_Work required_. For the word "blue", search the records and show each line in which it occurs.

***** Materials provided

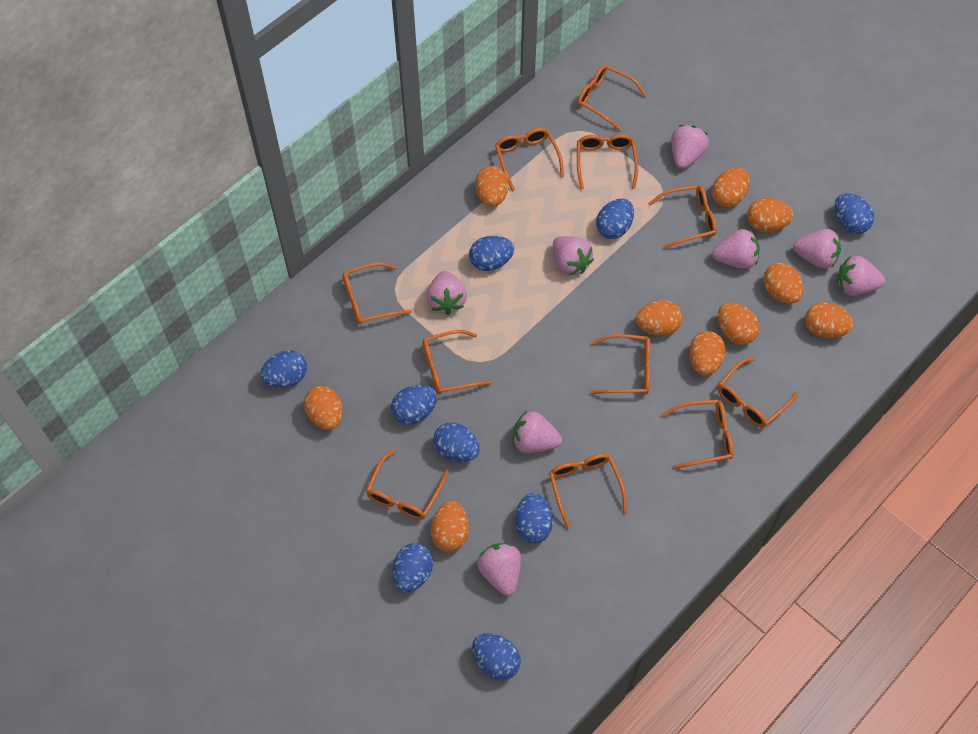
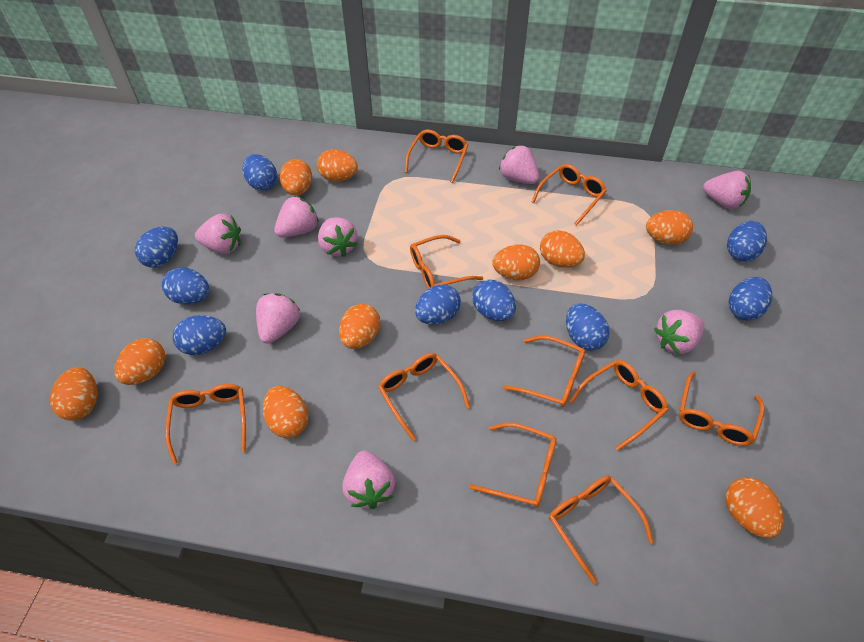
orange glasses: 11 -> 10

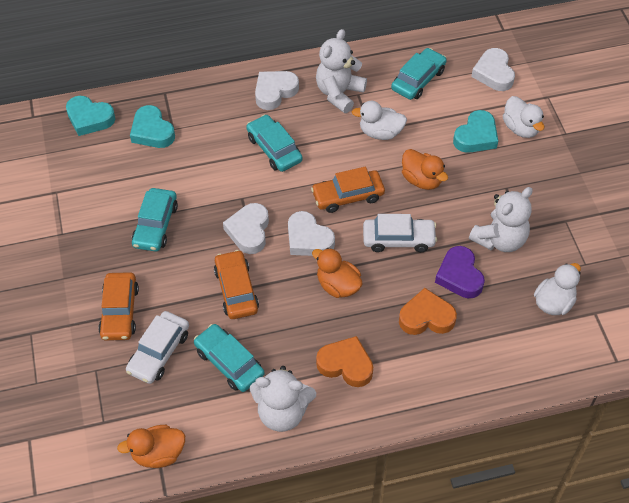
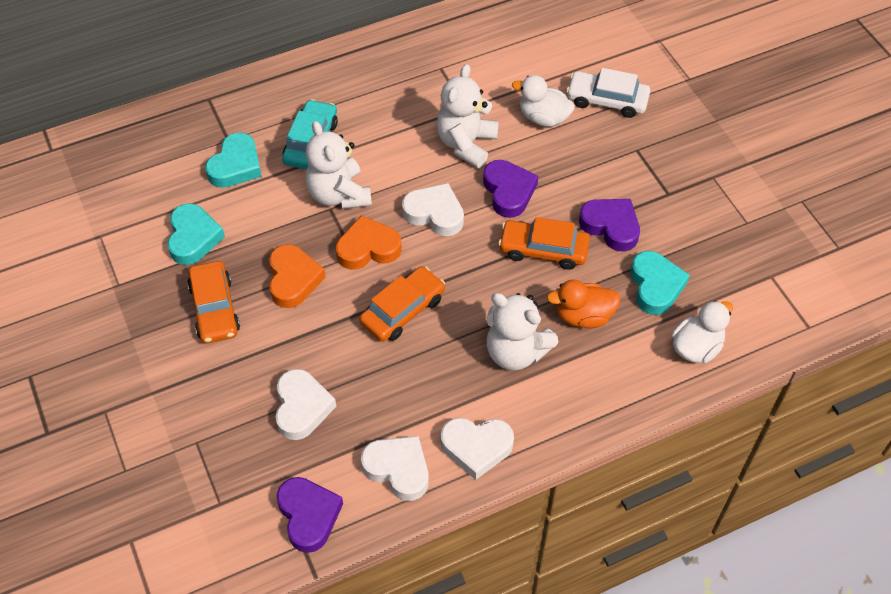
orange duck: 3 -> 1
purple heart: 1 -> 3
turquoise car: 4 -> 1
white car: 2 -> 1
white duck: 3 -> 2

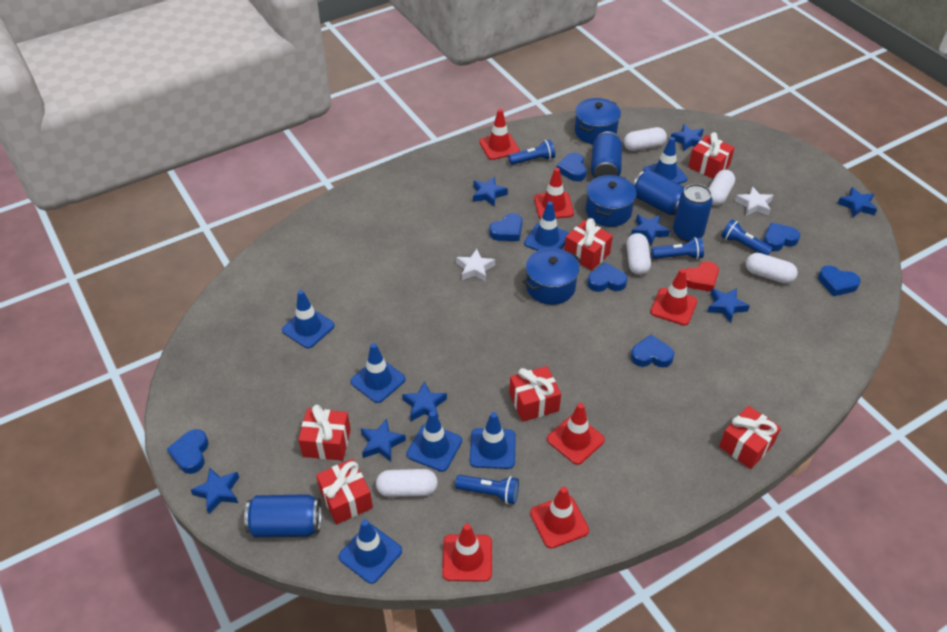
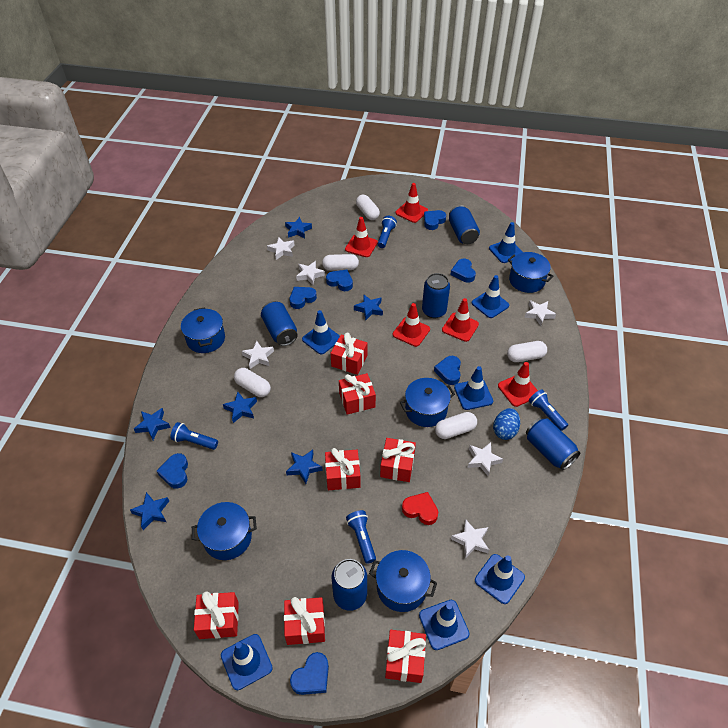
blue can: 4 -> 5
blue egg: 0 -> 1
blue pot: 3 -> 5
blue star: 8 -> 6
red gift: 6 -> 7
red traffic cone: 6 -> 5
white star: 2 -> 6

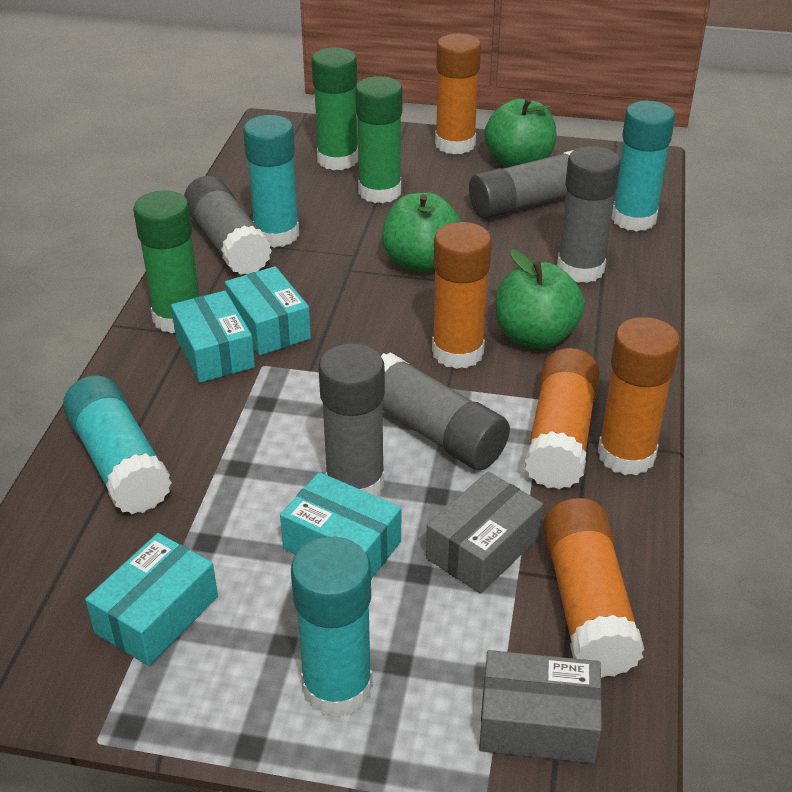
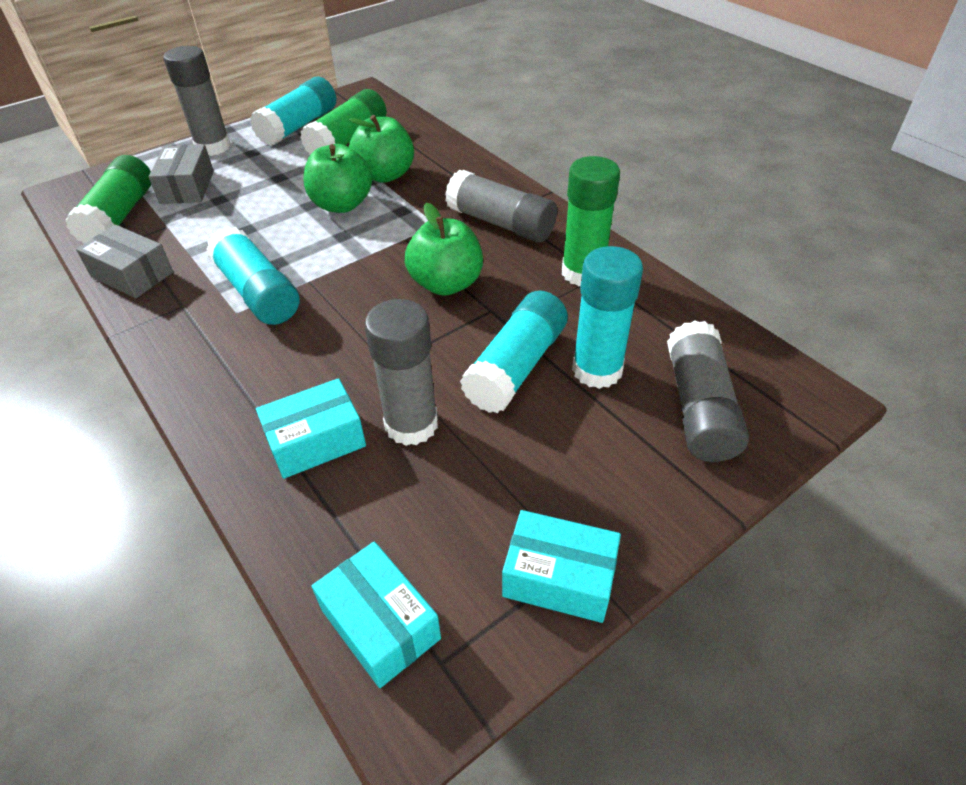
grey glue stick: 5 -> 4
orange glue stick: 5 -> 0
turquoise box: 4 -> 3

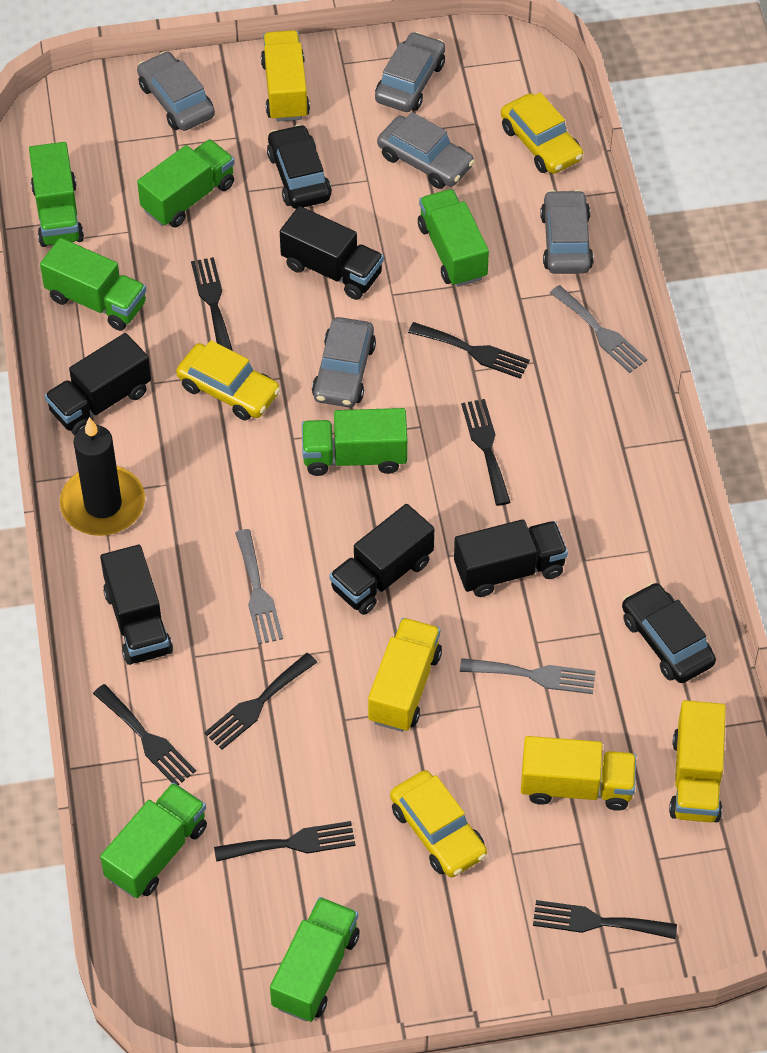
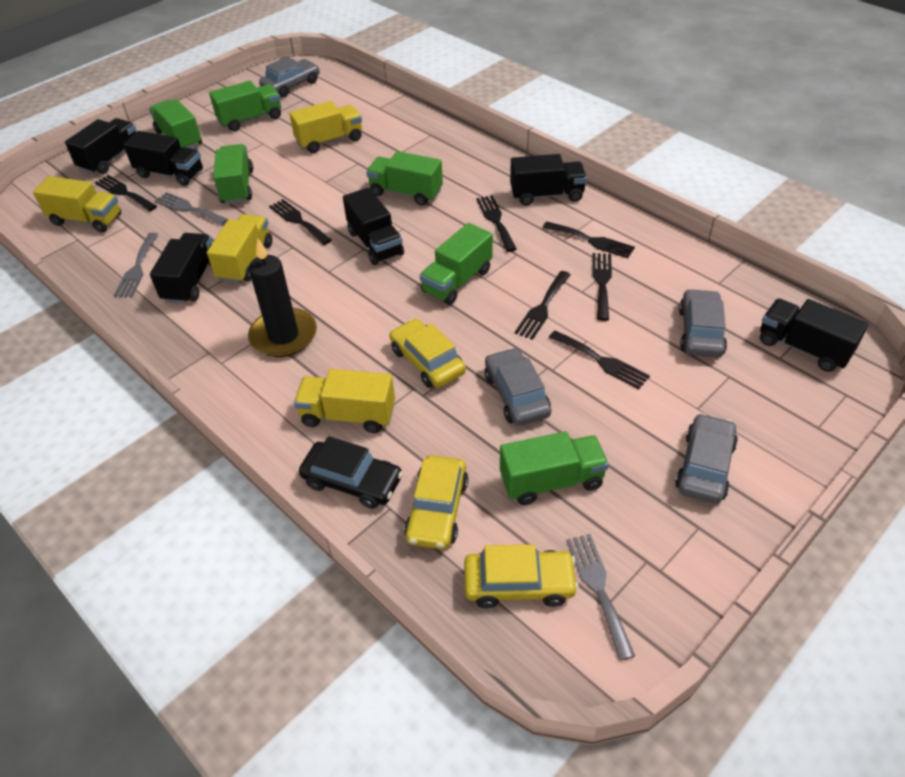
black car: 2 -> 1
black truck: 5 -> 6
green truck: 7 -> 6
grey car: 5 -> 4

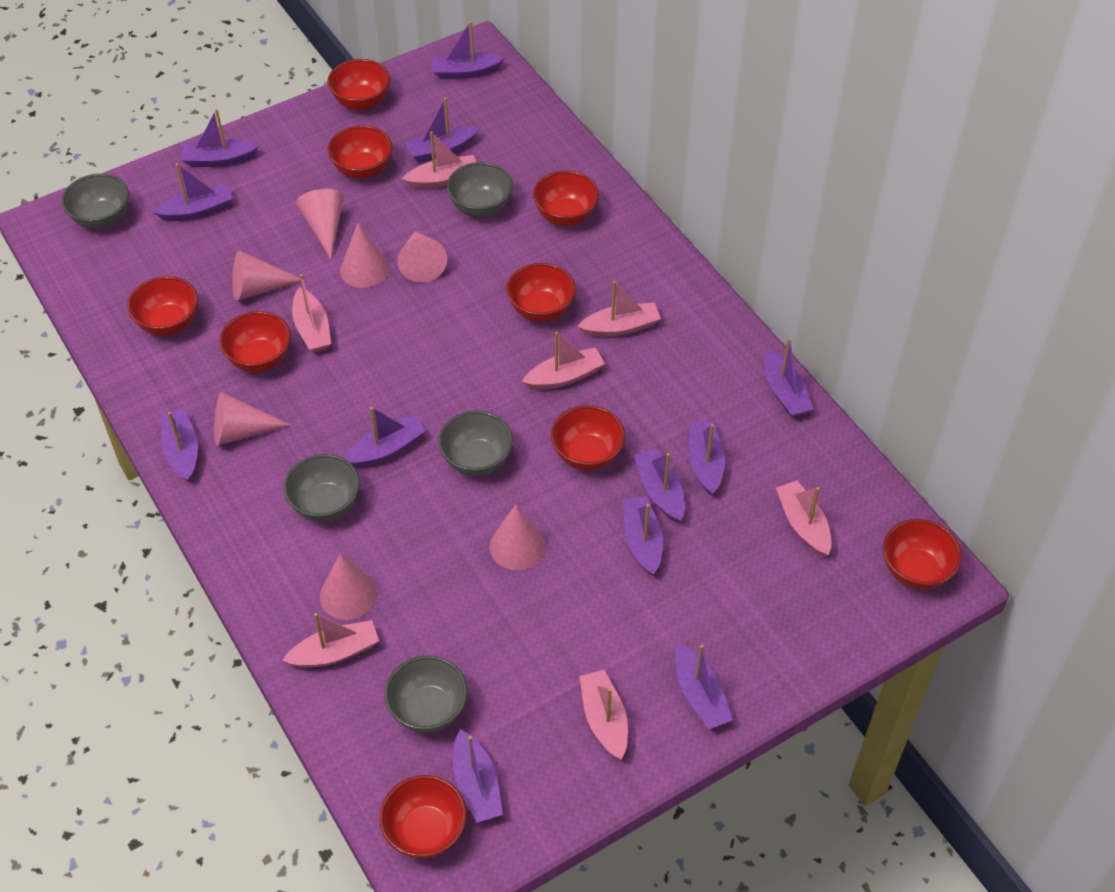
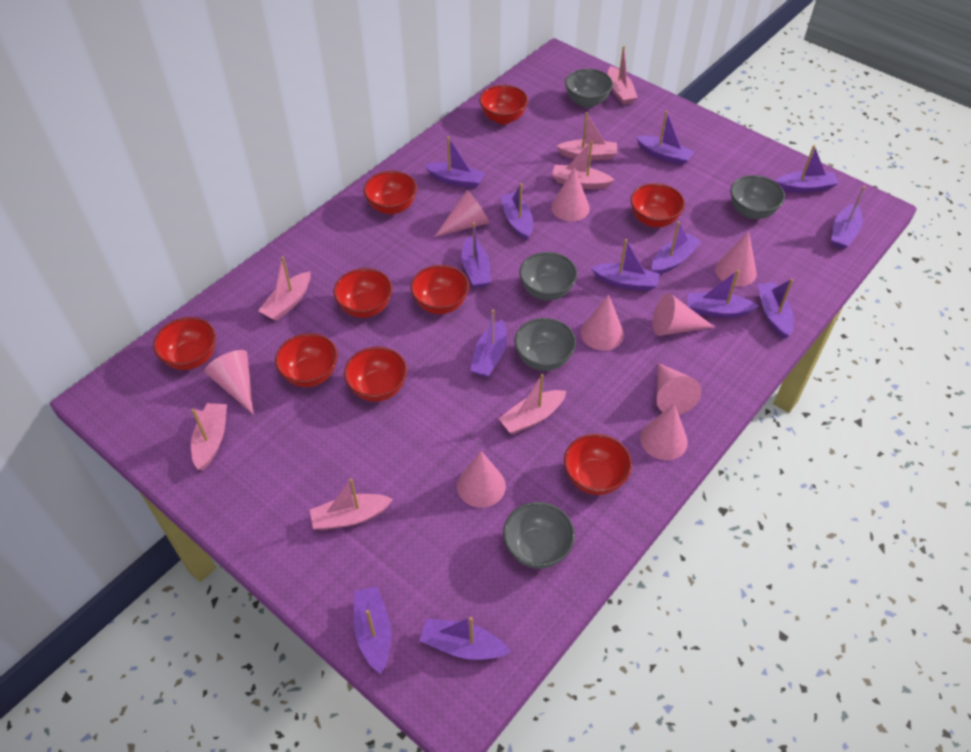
pink cone: 7 -> 9
purple boat: 12 -> 13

**********

_Reply_.
blue can: 4 -> 5
blue egg: 0 -> 1
blue pot: 3 -> 5
blue star: 8 -> 6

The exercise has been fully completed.